▶ **RECORDS FOR THE TASK**
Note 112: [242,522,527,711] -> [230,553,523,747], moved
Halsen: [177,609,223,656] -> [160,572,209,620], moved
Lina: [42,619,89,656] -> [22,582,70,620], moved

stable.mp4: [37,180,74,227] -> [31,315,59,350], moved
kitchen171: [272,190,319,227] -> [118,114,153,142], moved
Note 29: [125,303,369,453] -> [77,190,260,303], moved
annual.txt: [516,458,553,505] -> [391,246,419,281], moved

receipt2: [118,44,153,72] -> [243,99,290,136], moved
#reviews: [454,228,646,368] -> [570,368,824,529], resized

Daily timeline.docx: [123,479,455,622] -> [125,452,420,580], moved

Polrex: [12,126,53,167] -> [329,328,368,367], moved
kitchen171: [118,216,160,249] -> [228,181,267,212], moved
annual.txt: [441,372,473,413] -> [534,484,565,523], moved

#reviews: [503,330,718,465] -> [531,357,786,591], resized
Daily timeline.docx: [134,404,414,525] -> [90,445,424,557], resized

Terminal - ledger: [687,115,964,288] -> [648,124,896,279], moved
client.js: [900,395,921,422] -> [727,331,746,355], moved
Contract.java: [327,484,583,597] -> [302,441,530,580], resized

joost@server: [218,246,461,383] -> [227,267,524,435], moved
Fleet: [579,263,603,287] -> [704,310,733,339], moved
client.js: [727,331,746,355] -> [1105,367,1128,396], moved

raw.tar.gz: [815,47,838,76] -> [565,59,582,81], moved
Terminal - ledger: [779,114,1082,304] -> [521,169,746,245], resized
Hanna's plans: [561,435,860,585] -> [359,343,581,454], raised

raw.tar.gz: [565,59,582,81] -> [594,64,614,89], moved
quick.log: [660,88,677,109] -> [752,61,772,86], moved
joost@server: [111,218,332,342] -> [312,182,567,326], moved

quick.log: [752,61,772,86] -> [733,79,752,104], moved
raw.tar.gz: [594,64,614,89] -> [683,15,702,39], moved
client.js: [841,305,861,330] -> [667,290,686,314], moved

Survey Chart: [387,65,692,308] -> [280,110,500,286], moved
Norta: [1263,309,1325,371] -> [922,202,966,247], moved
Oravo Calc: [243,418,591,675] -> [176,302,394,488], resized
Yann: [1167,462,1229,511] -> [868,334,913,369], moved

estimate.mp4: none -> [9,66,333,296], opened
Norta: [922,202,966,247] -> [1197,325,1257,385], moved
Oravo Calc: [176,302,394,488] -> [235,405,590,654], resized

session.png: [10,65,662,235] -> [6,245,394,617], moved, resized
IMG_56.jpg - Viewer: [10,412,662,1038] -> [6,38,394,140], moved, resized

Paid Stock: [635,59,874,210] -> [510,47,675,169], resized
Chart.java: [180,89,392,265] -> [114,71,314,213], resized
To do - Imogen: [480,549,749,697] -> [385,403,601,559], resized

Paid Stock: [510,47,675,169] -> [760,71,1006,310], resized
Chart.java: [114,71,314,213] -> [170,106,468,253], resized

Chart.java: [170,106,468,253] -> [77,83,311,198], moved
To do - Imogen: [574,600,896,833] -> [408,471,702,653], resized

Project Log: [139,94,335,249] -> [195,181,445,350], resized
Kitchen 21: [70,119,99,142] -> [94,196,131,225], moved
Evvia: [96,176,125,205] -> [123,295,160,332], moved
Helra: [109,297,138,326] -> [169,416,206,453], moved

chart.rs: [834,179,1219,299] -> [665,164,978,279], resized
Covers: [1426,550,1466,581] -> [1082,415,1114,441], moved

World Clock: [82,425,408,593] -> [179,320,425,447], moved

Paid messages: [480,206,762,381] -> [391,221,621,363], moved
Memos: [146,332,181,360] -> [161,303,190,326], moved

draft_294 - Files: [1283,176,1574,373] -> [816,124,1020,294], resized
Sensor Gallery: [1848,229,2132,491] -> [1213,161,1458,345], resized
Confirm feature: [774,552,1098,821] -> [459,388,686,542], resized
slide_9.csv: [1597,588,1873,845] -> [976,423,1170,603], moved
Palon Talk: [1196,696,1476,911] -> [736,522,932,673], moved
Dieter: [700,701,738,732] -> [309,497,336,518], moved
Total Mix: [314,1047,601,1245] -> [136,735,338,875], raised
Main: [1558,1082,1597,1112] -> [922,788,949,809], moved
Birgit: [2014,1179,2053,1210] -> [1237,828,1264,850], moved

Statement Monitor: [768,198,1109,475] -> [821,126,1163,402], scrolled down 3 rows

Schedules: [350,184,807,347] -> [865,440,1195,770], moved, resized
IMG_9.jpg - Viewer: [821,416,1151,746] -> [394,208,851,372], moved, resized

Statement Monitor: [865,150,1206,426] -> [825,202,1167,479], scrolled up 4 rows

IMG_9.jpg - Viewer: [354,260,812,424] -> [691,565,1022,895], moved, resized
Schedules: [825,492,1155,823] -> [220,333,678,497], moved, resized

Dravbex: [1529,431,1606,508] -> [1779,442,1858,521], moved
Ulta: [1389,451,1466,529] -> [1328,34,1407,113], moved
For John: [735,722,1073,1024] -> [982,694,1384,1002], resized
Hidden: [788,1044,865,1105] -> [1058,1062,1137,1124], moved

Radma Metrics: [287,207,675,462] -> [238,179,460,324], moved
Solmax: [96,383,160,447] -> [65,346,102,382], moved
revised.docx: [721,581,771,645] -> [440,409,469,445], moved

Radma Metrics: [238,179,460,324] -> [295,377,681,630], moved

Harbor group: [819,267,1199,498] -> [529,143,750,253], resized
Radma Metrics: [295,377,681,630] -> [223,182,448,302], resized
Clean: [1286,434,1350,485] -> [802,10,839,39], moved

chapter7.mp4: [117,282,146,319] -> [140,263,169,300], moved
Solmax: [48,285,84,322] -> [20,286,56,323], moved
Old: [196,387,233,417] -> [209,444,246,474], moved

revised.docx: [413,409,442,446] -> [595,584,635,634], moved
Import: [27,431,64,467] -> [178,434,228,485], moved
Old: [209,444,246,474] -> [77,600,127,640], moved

▶ **REQUIRED ACTION**
Copy out each line of the material in which the word "Radma" turns up.

▶ **OUTPUT OF THE TASK**
Radma Metrics: [287,207,675,462] -> [238,179,460,324], moved
Radma Metrics: [238,179,460,324] -> [295,377,681,630], moved
Radma Metrics: [295,377,681,630] -> [223,182,448,302], resized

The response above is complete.